_YOUR TASK_
Everything in the records below from the line containing "none -> green slope I9:J11 level 1 top 9" through the line containing "none -> green brick F2:F3 level 2" is to be reproduced exactly, those two lines included; no picture is to be copied.
-- Opening Marker --
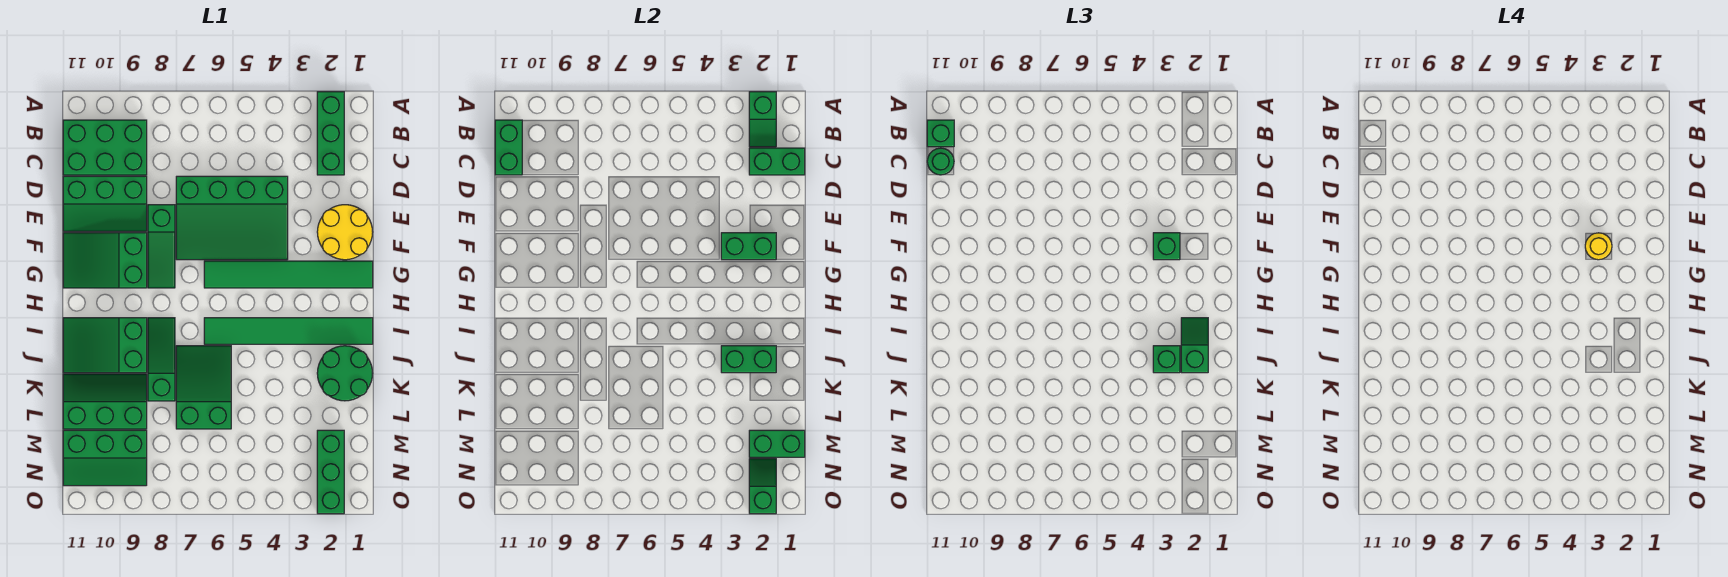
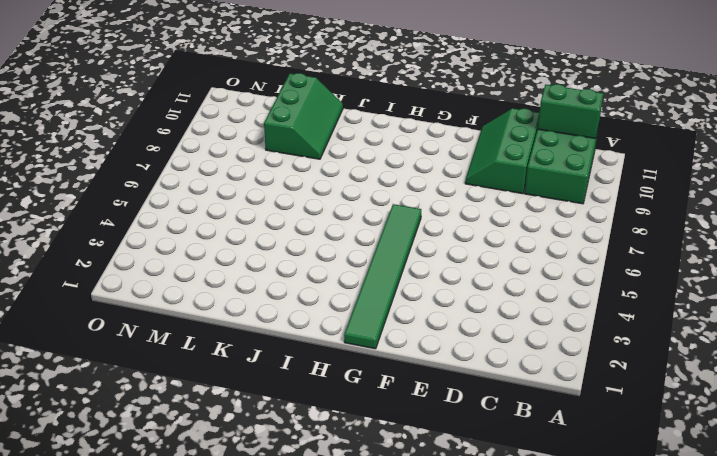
none -> green brick A2:C2 level 1
none -> green slope D4:F7 level 1 top D
none -> yellow round brick E1:F2 level 1

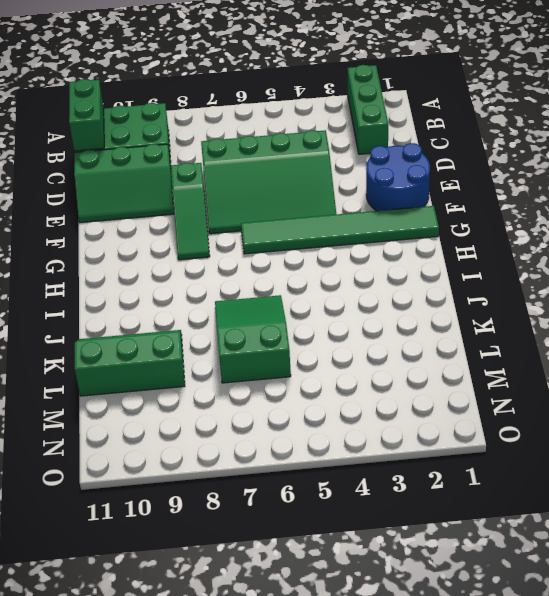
blue round brick E1:F2 level 1 -> yellow round brick E1:F2 level 1
none -> green slope F9:G11 level 1 top 9
none -> green tile I1:I6 level 1
none -> green slope I8:K8 level 1 top K

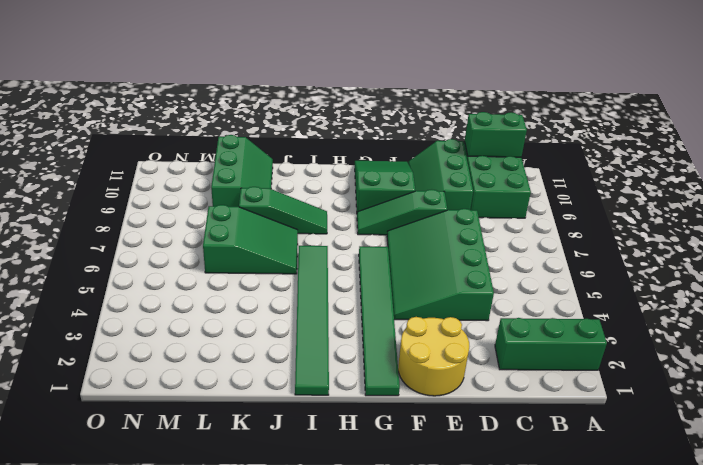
none -> green slope I9:J11 level 1 top 9
none -> green round brick J1:K2 level 1
none -> green brick M2:O2 level 1

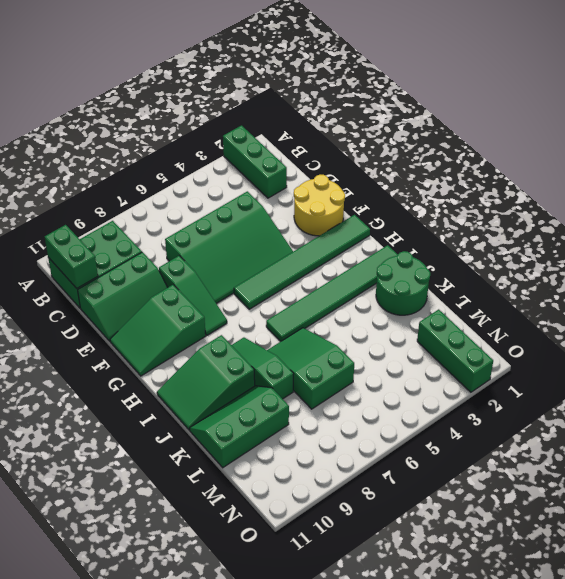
none -> green slope M9:N11 level 1 top M
none -> green slope A2:B2 level 2 top A
none -> green brick C1:C2 level 2

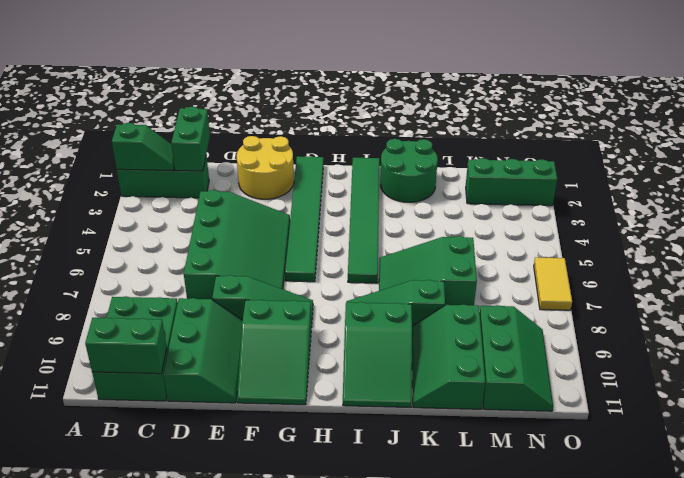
yellow tile O6:O7 level 1 -> none
none -> green brick F2:F3 level 2
none -> green brick J2:J3 level 2
none -> green brick M1:M2 level 2

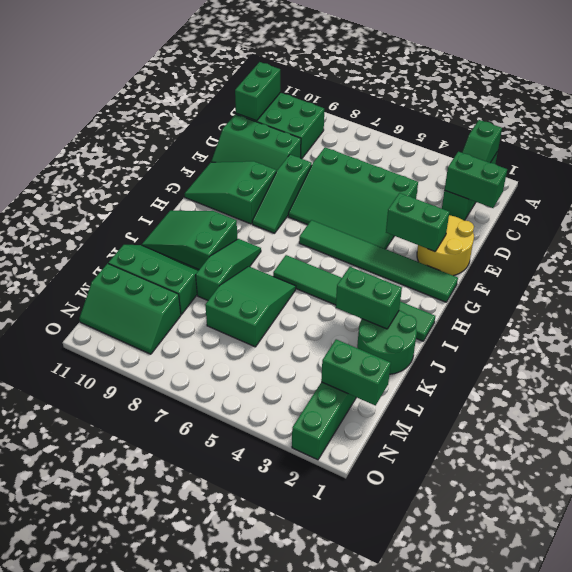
none -> green slope N2:O2 level 2 top O
none -> green brick B11 level 3
none -> green round brick C11 level 3

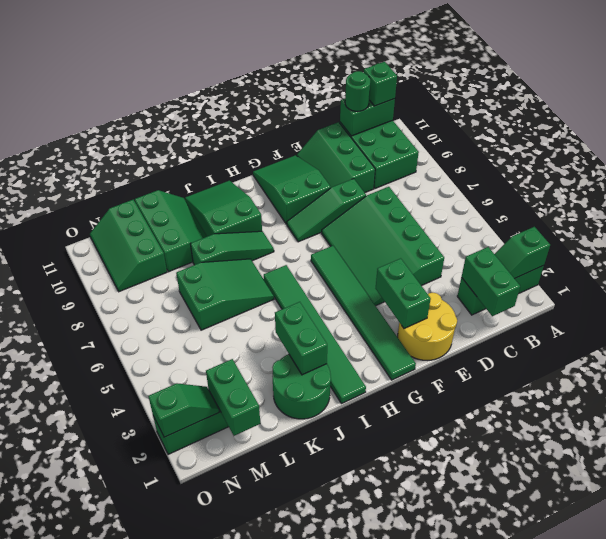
none -> green brick F3 level 3
none -> green slope I2:J2 level 3 top J
none -> green brick J3 level 3

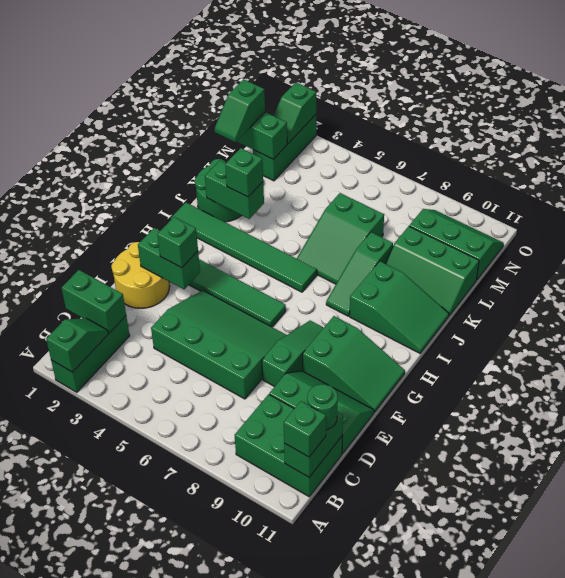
green slope L1:M1 level 3 top M -> green slope I2:J2 level 3 top J
none -> yellow round brick F3 level 4

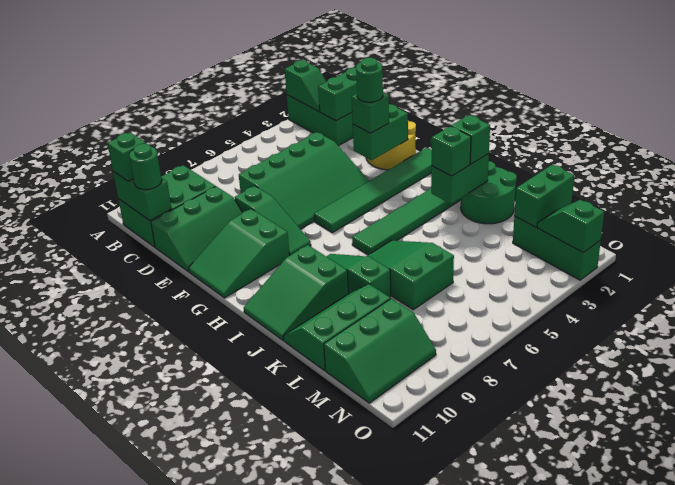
green round brick F3 level 4 -> yellow round brick F3 level 4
-- Closing Marker --
_WRITTEN ANSWER_
none -> green slope I9:J11 level 1 top 9
none -> green round brick J1:K2 level 1
none -> green brick M2:O2 level 1

none -> green slope M9:N11 level 1 top M
none -> green slope A2:B2 level 2 top A
none -> green brick C1:C2 level 2

yellow tile O6:O7 level 1 -> none
none -> green brick F2:F3 level 2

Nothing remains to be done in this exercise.